**TASK INSTRUCTIONS**
From the records below, pull out every line that contains the string "kern".

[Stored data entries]
================

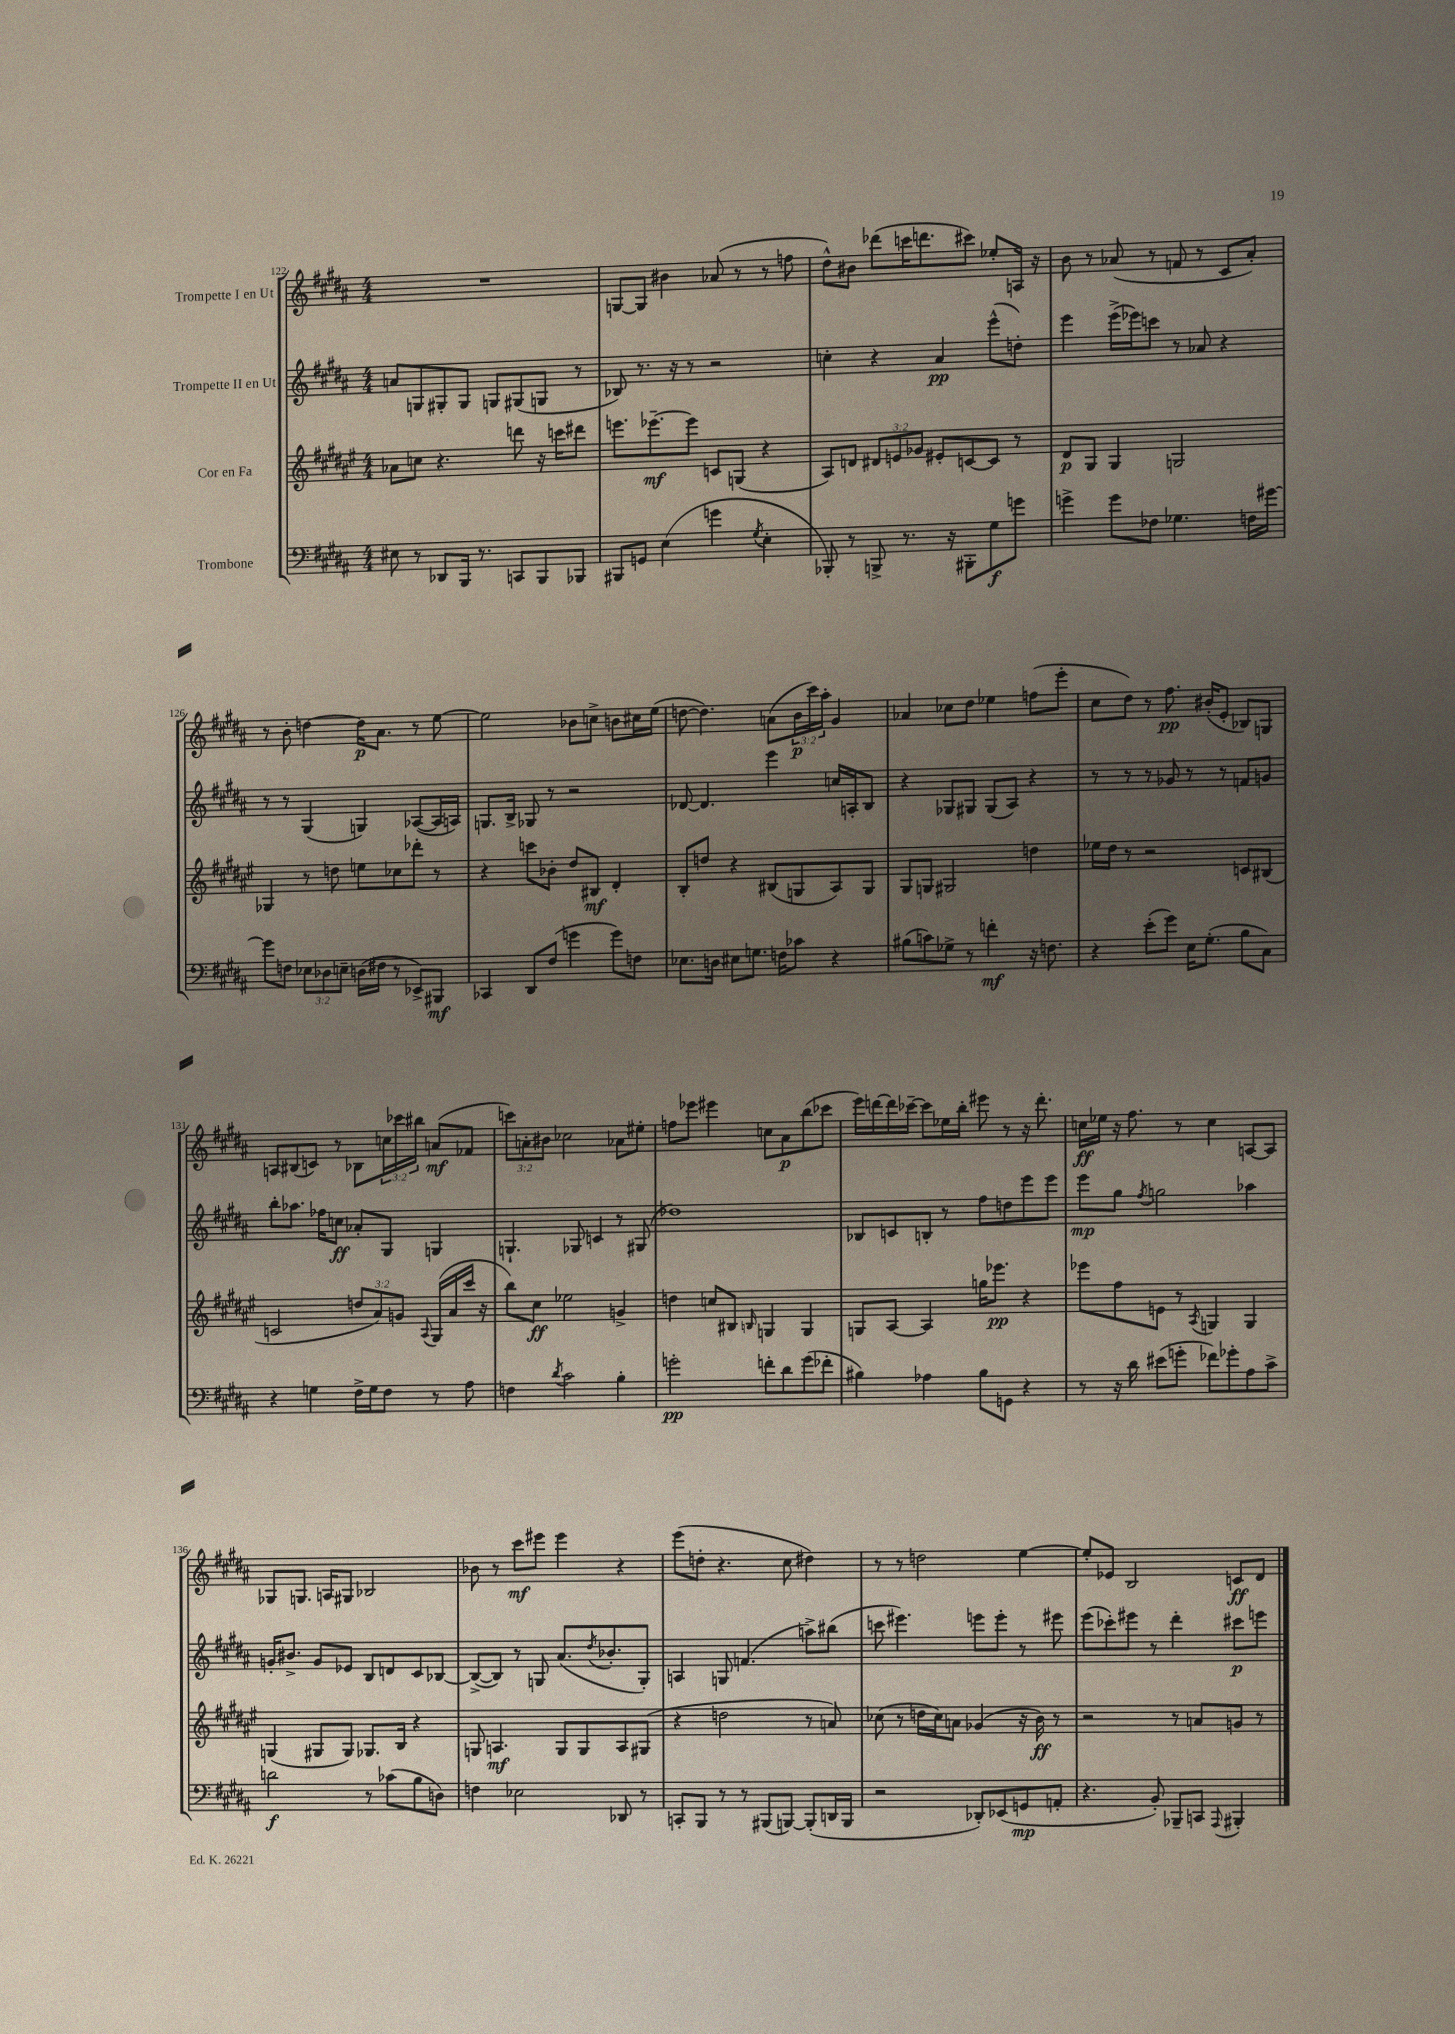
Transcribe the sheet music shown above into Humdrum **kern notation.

**kern	**kern	**kern	**kern
*staff4	*staff3	*staff2	*staff1
*clefF4	*clefG2	*clefG2	*clefG2
*k[f#c#g#d#a#]	*k[f#c#g#d#a#e#]	*k[f#c#g#d#a#]	*k[f#c#g#d#a#]
*M4/4	*M4/4	*M4/4	*M4/4
8E#	8a-	8a	1r
8r	8cc	8G	.
8DD-	4.r	8G#'	.
16BBB	.	8G#	.
8.r	.	.	.
.	.	8G	.
8CC	8ddd	(8G#	.
8BBB	16r	8G	.
.	16ccc	.	.
8BBB-	8ddd#	8r	.
=	=	=	=
8BBB#	8.eee	8B-)	[8G
8GG	.	8.r	8G]
.	[8.eee-~	.	.
(4E	.	.	4b#
.	.	16r	.
.	8eee-]	8r	.
4g	8c	2r	(8a-
.	(8G	.	8r
8qG#	.	.	.
4E'	4r	.	8r
.	.	.	8ff
=	=	=	=
8BBB-')	8A#)	4cc'	8dd#^^)
8r	8d	.	8b#
8BBB^	12d#	4r	(8ddd-
.	12e	.	.
8.r	.	.	16ccc
.	12g-	.	.
.	.	.	8.ddd
.	8e#'	4a#	.
16r	.	.	.
8BBB#'	[8c	.	8ccc#)
8G#	8c]	(8eee^^	8ee-'
8g	8r	8dd')	16A
.	.	.	16r
=	=	=	=
4g^	8d#	4eee	8b
.	8G#	.	8r
8g	4G#	(16eee^	(8a-
.	.	16eee-)	.
8F-	.	8ccc	8r
4.G-	2G	8r	8f
.	.	8a-	8r
.	.	4r	8c#
16F	.	.	8a-')
[16g#	.	.	.
=	=	=	=
8g#]	4G-	8r	8r
8F	.	8r	8b'
12E-	8r	(4G#	[4dd
12D-	.	.	.
.	8dd	.	.
12E~	.	.	.
(16D	8ee	4G)	16dd]
16F#	.	.	8.a#
8r	8cc-	.	.
8EE-^)	8ddd-'	([8A-	8r
8BBB#	8r	16A-]	[8ee
.	.	16A)	.
=	=	=	=
4CC-	4r	8.G	2ee]
.	.	16B^	.
8DD#	8ccc	8G-	.
(8F#	8b-'	8r	.
4g	8dd#	2r	8b-
.	8B#	.	8cc^
8g)	4d#'	.	8b
8F	.	.	16cc#
.	.	.	(16ee
=	=	=	=
8.E-	8B'	[8d-	[8dd
.	8dd	4.d-]	4.dd])
16D	.	.	.
8E#	4r	.	.
8.G	.	.	.
.	(8B#	4eee	(8a
16F	.	.	.
8c-	8G	.	24b
.	.	.	24ccc#)
.	.	.	24aa#'
4r	8A#)	16cc	4g#
.	.	16A'	.
.	8G	8B	.
=	=	=	=
(8B#	8G#	4r	4a-
8c)	8G	.	.
8G-^	2G#	8G-	8cc-
8r	.	8G#	8dd#
4f'	.	(8G#	4ee-
.	.	8A#)	.
16r	4dd	4r	(8ff
8.F	.	.	.
.	.	.	8eee'
=	=	=	=
4r	16ee-	8r	8cc#
.	16dd#	.	.
.	8r	8r	8dd#)
(8e'	2r	8r	8r
8g#)	.	8g-	8.ff#
16E	.	8r	.
(8.G#'	.	.	(16b#'
.	.	8r	8e'
8B	8c	8f	8B-)
8C#)	(8B#	8g	8G
=	=	=	=
4r	2c	8bb'	8A
.	.	8.aa-	(8B#
4G	.	.	8c)
.	.	16ff-	.
.	.	8cc	8r
16F#^	12dd	8a-'	8B-
16G	.	.	.
.	12a#)	.	.
8F#	.	8G#	24cc
.	12g	.	24ccc-
.	.	.	24bb#
.	8qqA#	.	.
8r	(16G#	4G	(8a
.	16a#	.	.
8A#	16ccc#	.	8f-
.	16r	.	.
=	=	=	=
4F	8bb)	4.G`	12ccc)
.	.	.	12a'
.	8cc#	.	.
.	.	.	12b#
8qd#	.	.	.
2c#	2ee-	.	2cc-
.	.	8G-	.
.	.	4c	.
4B'	4g^	8r	8a-
.	.	(8G#	8ee#'
=	=	=	=
2g'	4dd	1dd-)	8ff
.	.	.	8eee-
.	8cc	.	4eee#
.	8B#	.	.
.	16qqB	.	.
8f'	4G	.	8cc
8d#	.	.	8a#
(8g	4G	.	(8bb
8f-'	.	.	8ccc-
=	=	=	=
4B#)	8G	8B-	16eee)
.	.	.	[16ddd
.	[8A#	8c	16ddd]
.	.	.	[16ccc-~
4A-	4A#]	8B'	8ccc-]
.	.	8r	16ee-
.	.	.	16bb'
8B#	16gg	8ff#	8eee#
.	8.eee-	.	.
8GG	.	8dd	8r
4r	4r	8eee	16r
.	.	.	8.ddd'
.	.	8eee	.
=	=	=	=
8r	8eee-	8eee	16cc
.	.	.	16ee-
16r	8ff#	8gg#	16r
16d#	.	.	8.ff#
.	.	8qff#	.
(8e#	8e	2gg	.
8g'	8r	.	8r
.	8qA#	.	.
8f-)	4G	.	4cc
8g-'	.	.	.
8A#	4G	4aa-	[8A
8c#^	.	.	8A]
=	=	=	=
2d	(4G	16g'	8G-
.	.	8.b#^	.
.	.	.	8.G
.	8G#	8g	.
.	.	.	16A
.	8G#)	8e-	8G#
8r	8.G-	8B	2B-
(8c-	.	8d	.
.	16B	.	.
8B	4r	8c#	.
8D)	.	[8B-	.
=	=	=	=
4F	8G	(8B-^_	8b-
.	4.A	8B-])	8r
2E-	.	8r	8ccc#
.	.	8G	8eee#
.	8G	(8.a#	4eee#
.	8G	.	.
.	.	8qdd#	.
.	.	8.b-'	.
8DD-	8A	.	4r
8r	(8G#	8G')	.
=	=	=	=
8CC'	4r	4A	(8eee
8BBB	.	.	8dd'
8r	2dd	8G	4.r
8r	.	(4.f	.
(8BBB#	.	.	.
[8BBB)	.	.	8cc#
(8BBB']	8r	8aa^)	4dd#)
16DD	8a)	(8bb#	.
16BBB	.	.	.
=	=	=	=
2r	(8cc-	8ccc	8r
.	8r	4.eee#)	8r
.	16dd	.	2dd
.	16cc-)	.	.
.	8a	.	.
8DD-')	(4g-	8eee	.
(8EE-	.	8eee'	.
8GG	16r	8r	[4ee
.	16b)	.	.
8AA'	8r	8eee#	.
=	=	=	=
4.r	2r	(8eee	8ee']
.	.	8ccc-')	8e-
.	.	8eee#	2B
8BB')	.	8r	.
8BBB-~	8r	4ddd#'	.
8CC	8a	.	.
8qqAAA#	.	.	.
4BBB#'	8g	8ccc#	8c
.	8r	8eee	8d#
==	==	==	==
*-	*-	*-	*-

================

**FINISHED EXERCISE**
Transcribe the sheet music shown above into Humdrum **kern notation.
**kern	**kern	**kern	**kern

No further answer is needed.